• [TASK STATEMENT]:
Which lines of the entries below contain the string "none"? Copy each one.

[[ AVAILABLE DATA, beginning ]]

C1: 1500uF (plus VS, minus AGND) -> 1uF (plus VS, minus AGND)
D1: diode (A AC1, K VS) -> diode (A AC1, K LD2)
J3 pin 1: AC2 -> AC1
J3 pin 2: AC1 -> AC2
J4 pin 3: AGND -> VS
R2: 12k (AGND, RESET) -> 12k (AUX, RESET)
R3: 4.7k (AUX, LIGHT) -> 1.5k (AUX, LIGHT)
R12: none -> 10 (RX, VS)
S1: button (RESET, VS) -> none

[[ AVAILABLE DATA, end ]]
[[ AVAILABLE DATA, beginning ]]

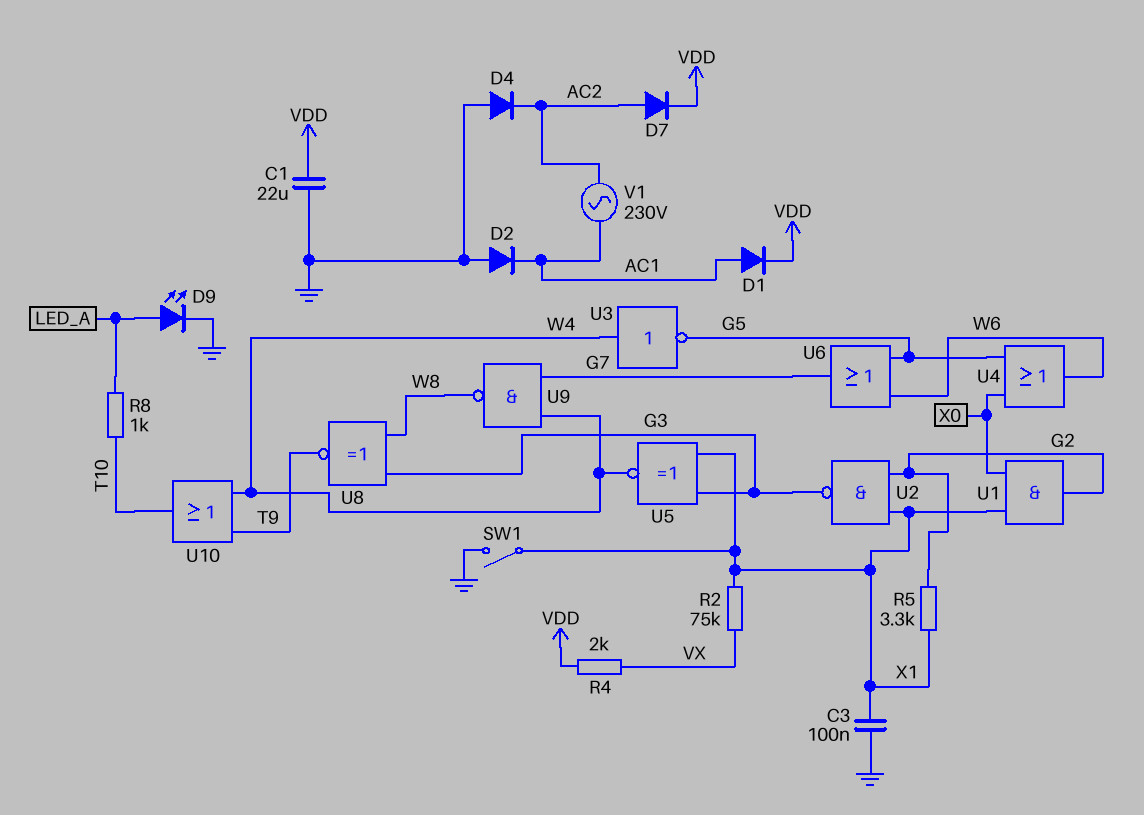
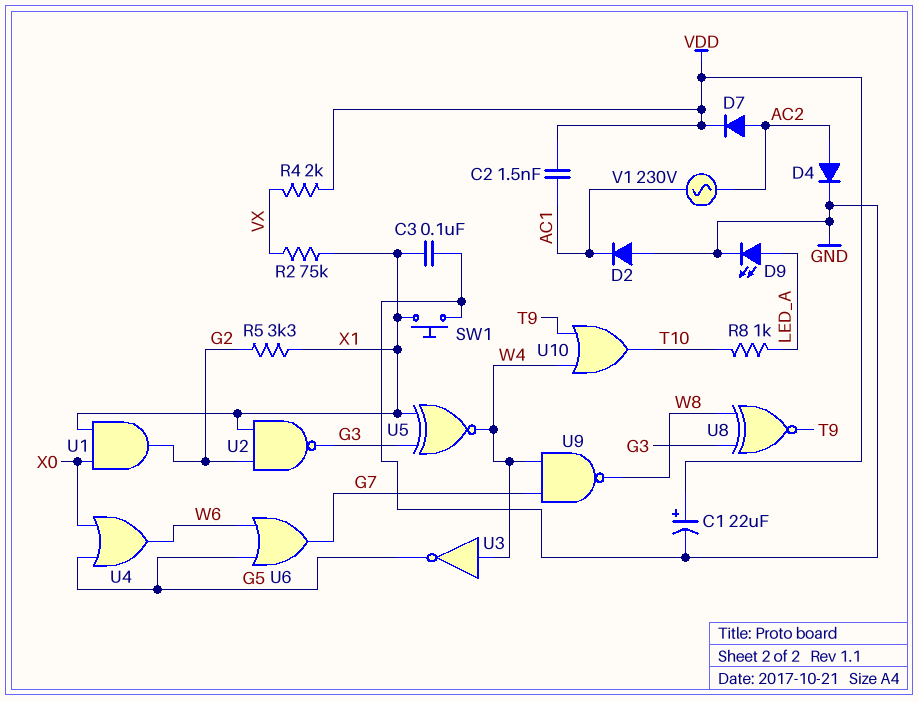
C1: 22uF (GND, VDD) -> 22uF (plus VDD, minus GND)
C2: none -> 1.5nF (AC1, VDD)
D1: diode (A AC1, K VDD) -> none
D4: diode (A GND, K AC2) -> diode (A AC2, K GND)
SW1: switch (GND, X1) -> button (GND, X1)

[[ AVAILABLE DATA, end ]]
[[ AVAILABLE DATA, beginning ]]

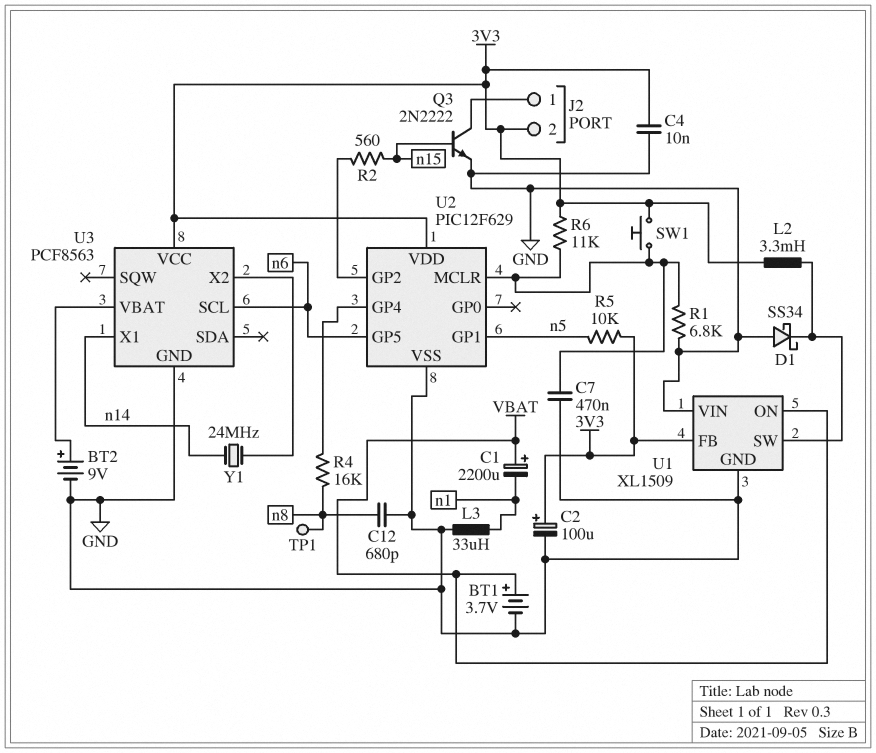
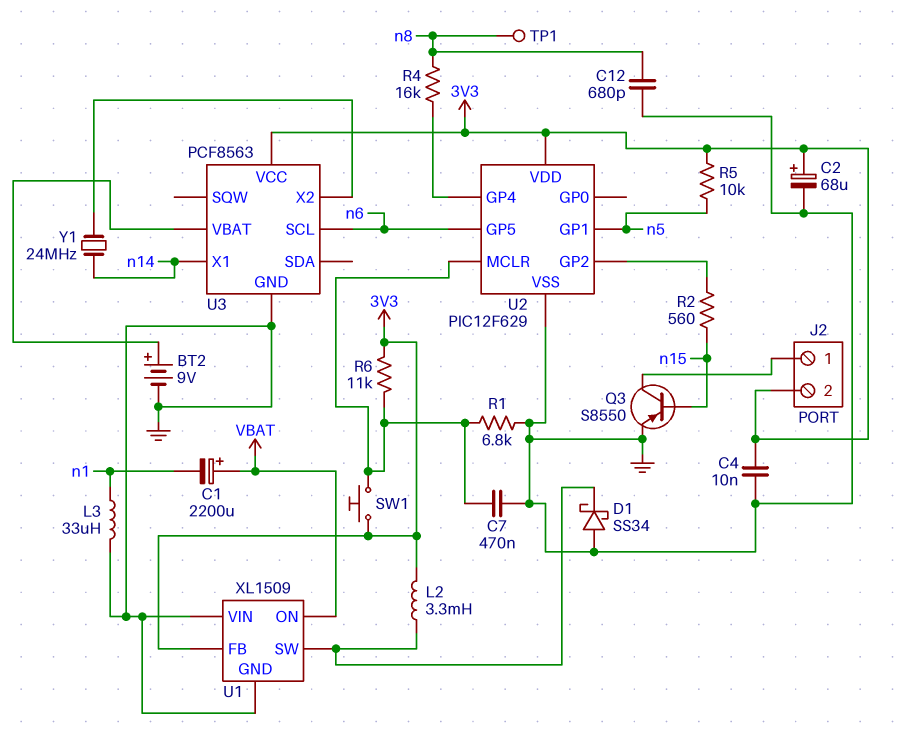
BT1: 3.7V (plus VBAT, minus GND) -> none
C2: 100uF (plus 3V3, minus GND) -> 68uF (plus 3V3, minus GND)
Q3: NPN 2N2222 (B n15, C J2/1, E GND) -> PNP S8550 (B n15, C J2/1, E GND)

[[ AVAILABLE DATA, end ]]

• [REPLY TO THE TASK]:
R12: none -> 10 (RX, VS)
S1: button (RESET, VS) -> none
C2: none -> 1.5nF (AC1, VDD)
D1: diode (A AC1, K VDD) -> none
BT1: 3.7V (plus VBAT, minus GND) -> none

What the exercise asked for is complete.